**TASK DIRECTIONS**.
From the data below, repeat exactly the lines from the line with "Q1: NMOS AO3400" to the line with "U2: OPA2134 -> LM324", both included.

**THE RECORDS**.
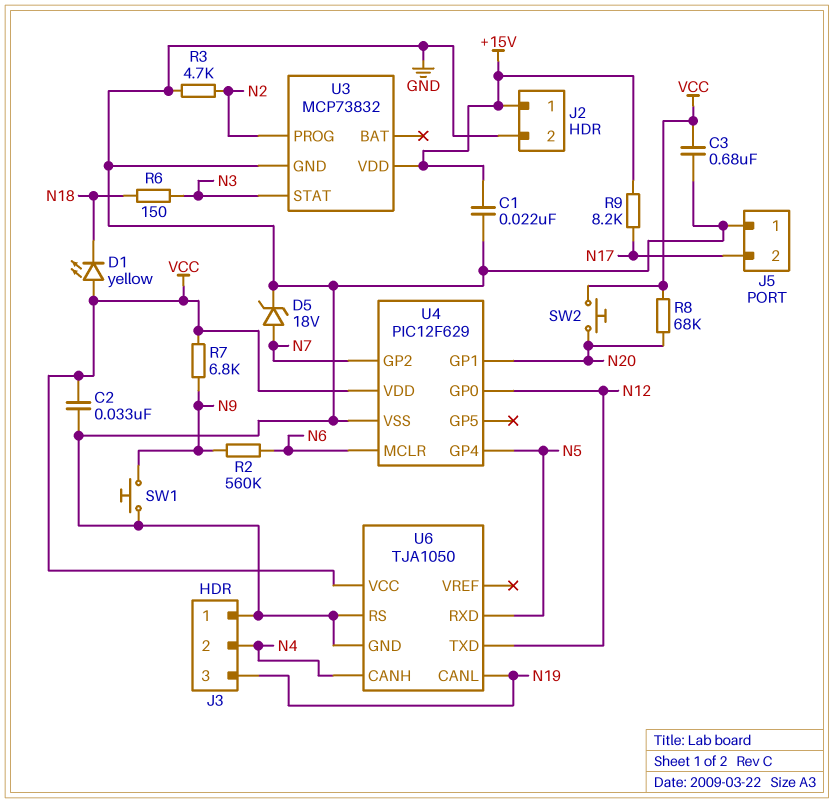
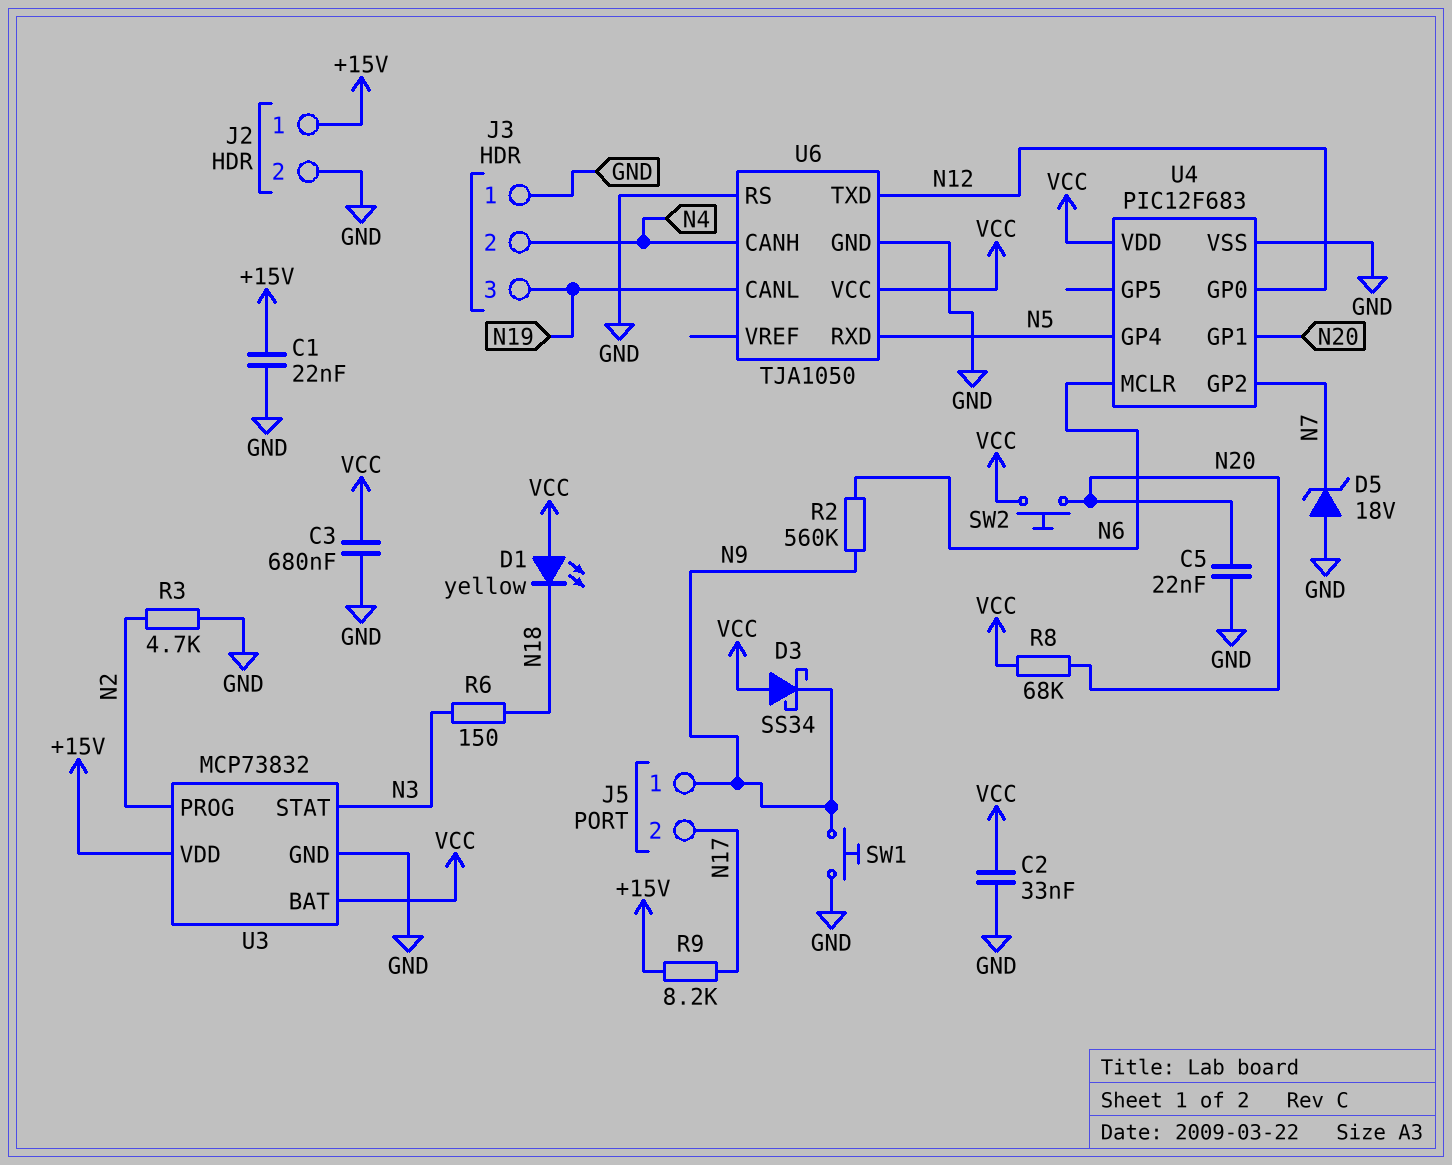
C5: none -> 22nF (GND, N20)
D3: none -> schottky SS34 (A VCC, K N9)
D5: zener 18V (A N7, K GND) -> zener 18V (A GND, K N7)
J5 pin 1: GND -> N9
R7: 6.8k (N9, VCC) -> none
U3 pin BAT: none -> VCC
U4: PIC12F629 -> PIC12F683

...

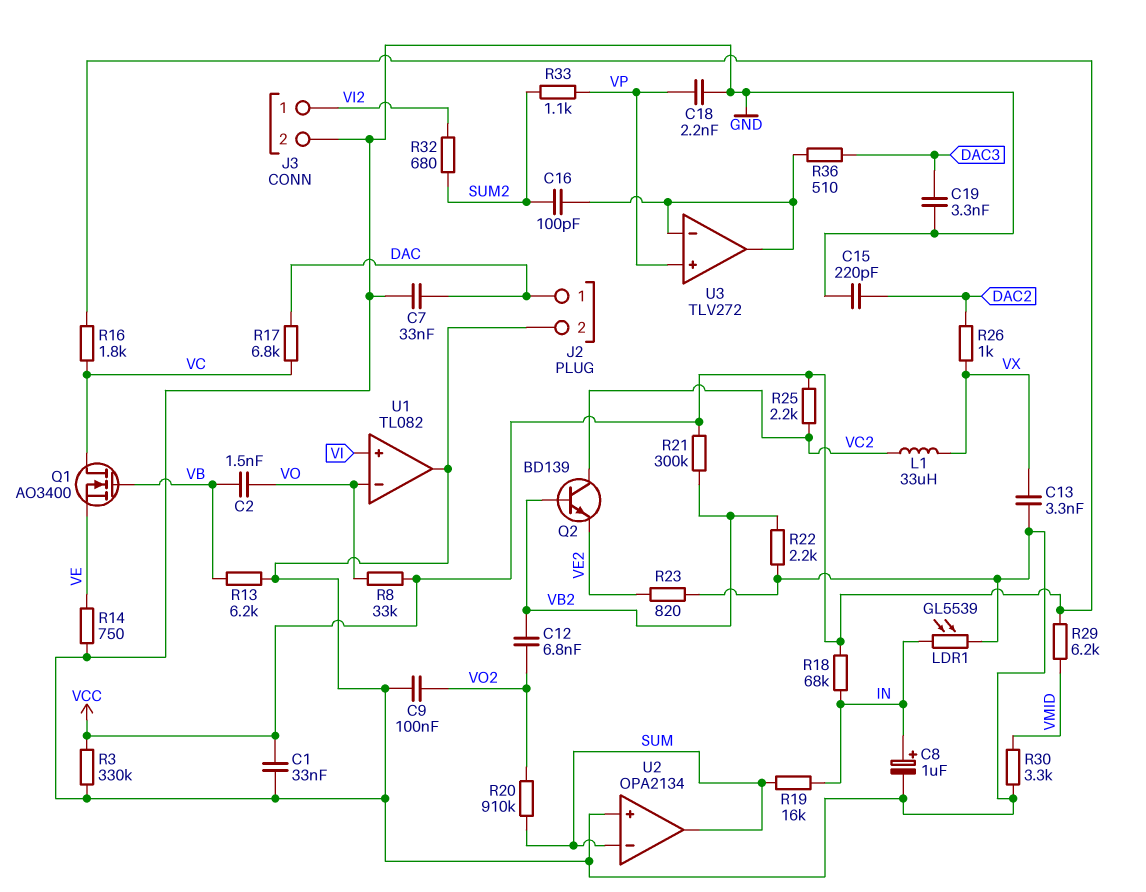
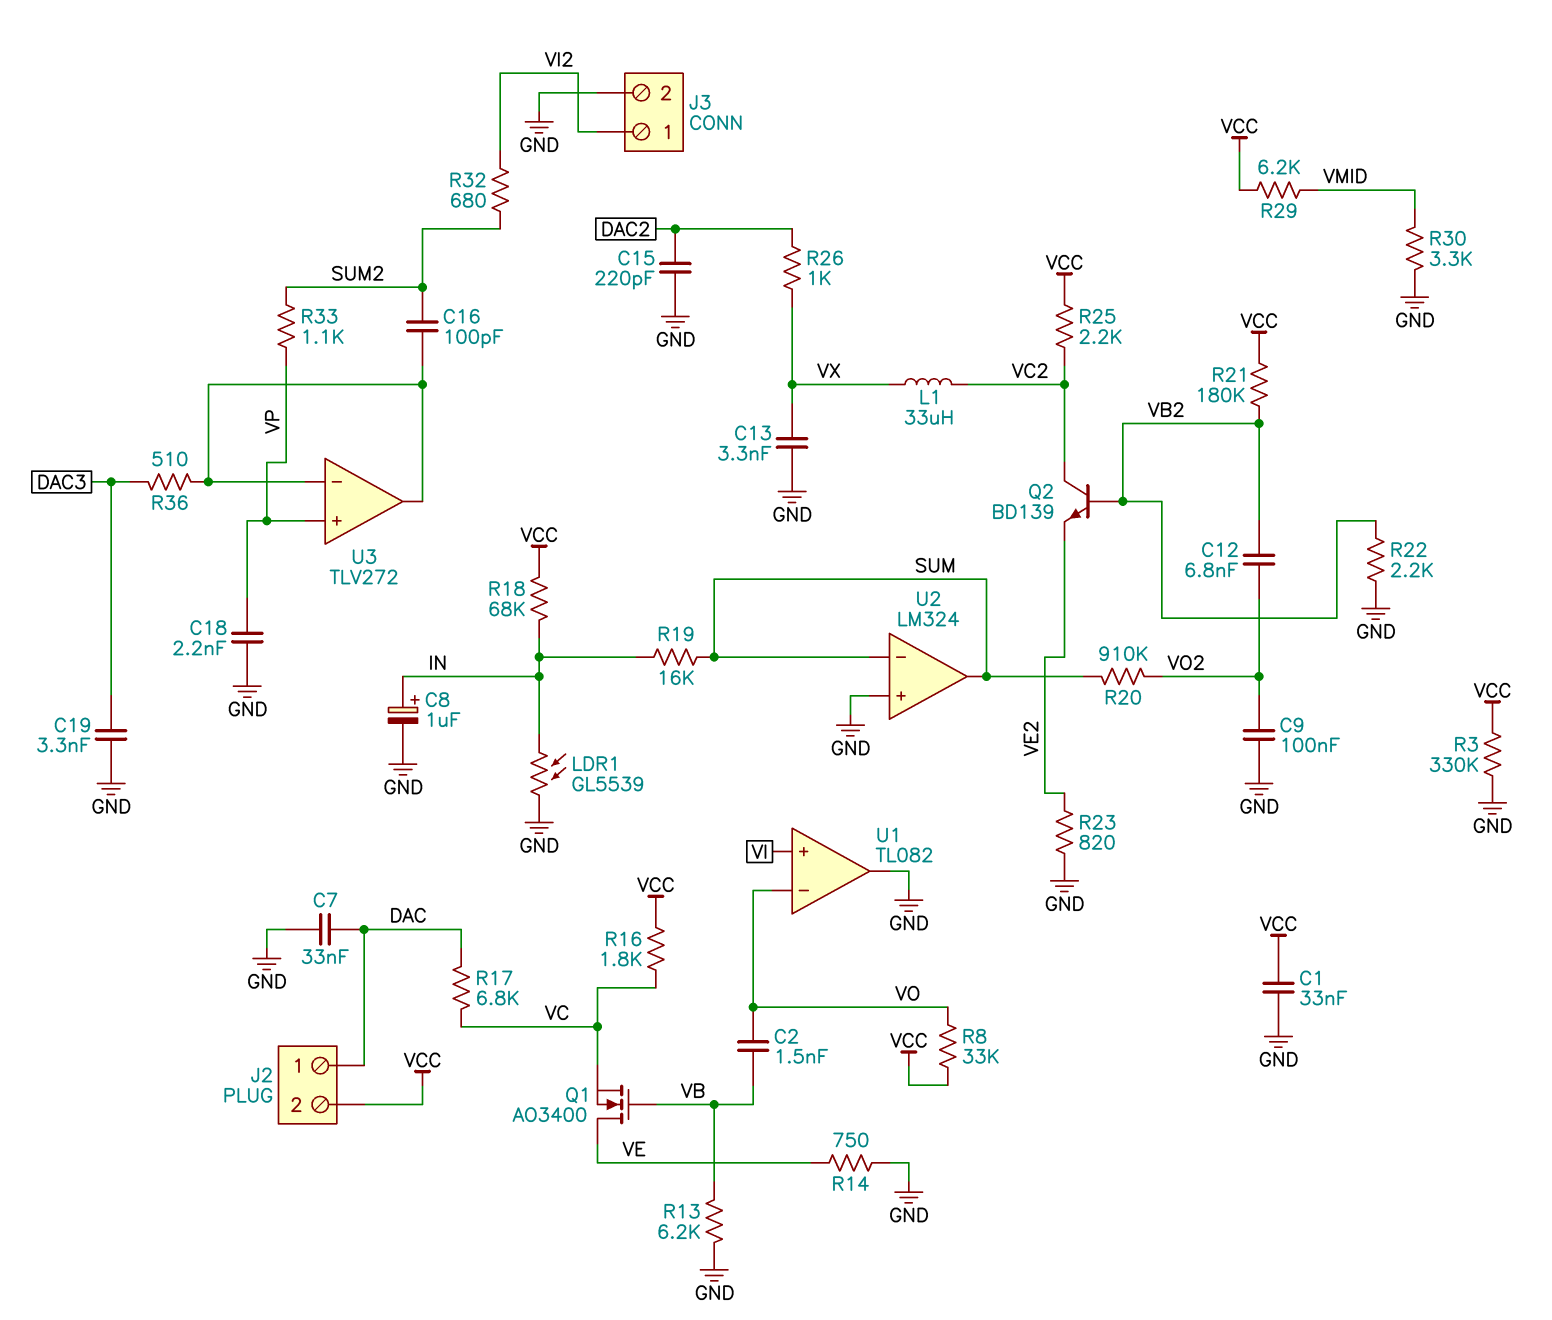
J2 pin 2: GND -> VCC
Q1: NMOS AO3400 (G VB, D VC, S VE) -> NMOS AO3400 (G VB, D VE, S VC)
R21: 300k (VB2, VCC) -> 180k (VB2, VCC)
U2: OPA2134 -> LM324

**OUTPUT OF THE EXERCISE**.
Q1: NMOS AO3400 (G VB, D VC, S VE) -> NMOS AO3400 (G VB, D VE, S VC)
R21: 300k (VB2, VCC) -> 180k (VB2, VCC)
U2: OPA2134 -> LM324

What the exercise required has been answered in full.